YOUR OBJECTIVE >> Tally the lines of the entries below that hold the word "plus", and please give only the total.

DATA TO PROCESS >>
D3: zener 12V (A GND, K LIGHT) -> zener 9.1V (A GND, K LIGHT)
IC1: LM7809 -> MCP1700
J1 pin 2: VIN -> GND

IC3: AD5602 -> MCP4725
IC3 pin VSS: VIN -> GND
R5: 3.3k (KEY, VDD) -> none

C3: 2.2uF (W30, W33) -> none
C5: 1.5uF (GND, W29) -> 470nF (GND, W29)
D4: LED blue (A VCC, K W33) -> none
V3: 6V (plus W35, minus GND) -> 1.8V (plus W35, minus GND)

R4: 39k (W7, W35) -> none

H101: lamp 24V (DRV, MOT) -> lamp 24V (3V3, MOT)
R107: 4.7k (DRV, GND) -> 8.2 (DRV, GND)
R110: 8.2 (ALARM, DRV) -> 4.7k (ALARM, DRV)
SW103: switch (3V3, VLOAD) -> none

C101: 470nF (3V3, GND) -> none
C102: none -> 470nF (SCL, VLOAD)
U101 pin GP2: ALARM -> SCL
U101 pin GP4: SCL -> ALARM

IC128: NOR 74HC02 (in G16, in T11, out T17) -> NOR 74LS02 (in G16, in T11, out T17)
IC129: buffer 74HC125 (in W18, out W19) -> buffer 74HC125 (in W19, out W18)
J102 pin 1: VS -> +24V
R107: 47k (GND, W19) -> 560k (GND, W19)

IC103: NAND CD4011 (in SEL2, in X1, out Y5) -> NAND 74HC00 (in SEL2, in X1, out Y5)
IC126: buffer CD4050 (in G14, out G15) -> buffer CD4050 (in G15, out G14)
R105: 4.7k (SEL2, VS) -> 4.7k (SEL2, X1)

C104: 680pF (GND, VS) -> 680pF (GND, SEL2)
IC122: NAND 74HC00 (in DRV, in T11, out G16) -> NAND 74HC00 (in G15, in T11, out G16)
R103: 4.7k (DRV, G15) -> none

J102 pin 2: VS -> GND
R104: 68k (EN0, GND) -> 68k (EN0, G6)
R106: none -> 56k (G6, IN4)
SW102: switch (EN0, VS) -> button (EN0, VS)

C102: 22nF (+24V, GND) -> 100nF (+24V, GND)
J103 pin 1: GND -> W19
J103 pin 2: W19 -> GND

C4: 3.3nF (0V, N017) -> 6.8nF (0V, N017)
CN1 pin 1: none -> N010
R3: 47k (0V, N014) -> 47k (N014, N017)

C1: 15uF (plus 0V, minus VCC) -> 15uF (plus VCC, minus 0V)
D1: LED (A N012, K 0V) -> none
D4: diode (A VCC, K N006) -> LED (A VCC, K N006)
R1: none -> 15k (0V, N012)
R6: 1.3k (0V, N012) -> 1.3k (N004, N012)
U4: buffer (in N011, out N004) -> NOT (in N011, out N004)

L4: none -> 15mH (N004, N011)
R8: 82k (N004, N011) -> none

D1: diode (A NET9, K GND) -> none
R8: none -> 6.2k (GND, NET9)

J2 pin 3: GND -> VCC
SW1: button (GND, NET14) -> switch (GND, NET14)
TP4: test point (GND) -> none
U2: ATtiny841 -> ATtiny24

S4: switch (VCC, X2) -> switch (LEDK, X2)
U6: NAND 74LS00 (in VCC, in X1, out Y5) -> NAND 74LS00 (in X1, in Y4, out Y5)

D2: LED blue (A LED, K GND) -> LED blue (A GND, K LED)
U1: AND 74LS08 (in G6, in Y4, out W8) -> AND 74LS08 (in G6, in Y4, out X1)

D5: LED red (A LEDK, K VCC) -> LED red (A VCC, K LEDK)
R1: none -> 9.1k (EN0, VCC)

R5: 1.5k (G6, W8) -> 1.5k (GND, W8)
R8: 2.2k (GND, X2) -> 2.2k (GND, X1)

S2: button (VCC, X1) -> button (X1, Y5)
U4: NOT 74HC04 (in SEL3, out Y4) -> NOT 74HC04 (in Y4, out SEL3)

RESULT BELOW >> 2